● TASK DETAILS
Go line by line through the records below. Copy whichever lines contain the string "star".
━━━━━━━━
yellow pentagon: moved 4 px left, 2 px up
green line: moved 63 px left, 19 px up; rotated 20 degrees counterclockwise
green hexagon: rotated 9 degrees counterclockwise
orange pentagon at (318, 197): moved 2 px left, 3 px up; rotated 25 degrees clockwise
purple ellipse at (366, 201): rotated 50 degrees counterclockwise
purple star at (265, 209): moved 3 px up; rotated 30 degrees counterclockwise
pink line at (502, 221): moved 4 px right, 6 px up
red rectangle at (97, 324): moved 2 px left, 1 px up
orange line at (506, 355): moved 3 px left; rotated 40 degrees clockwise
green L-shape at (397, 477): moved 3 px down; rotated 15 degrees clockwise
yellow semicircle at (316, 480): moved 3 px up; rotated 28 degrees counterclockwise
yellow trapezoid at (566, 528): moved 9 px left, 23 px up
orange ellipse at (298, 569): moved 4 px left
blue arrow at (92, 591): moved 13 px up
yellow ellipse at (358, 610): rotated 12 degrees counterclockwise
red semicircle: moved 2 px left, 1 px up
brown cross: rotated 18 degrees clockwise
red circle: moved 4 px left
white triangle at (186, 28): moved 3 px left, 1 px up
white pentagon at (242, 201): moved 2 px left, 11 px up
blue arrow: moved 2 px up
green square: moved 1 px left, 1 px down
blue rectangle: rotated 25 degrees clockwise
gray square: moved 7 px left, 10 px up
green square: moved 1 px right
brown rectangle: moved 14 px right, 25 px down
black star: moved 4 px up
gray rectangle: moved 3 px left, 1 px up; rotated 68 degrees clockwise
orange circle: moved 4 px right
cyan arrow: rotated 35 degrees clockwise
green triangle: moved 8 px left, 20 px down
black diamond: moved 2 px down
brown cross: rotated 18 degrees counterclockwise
━━━━━━━━
● RESULT OF THIS TASK
purple star at (265, 209): moved 3 px up; rotated 30 degrees counterclockwise
black star: moved 4 px up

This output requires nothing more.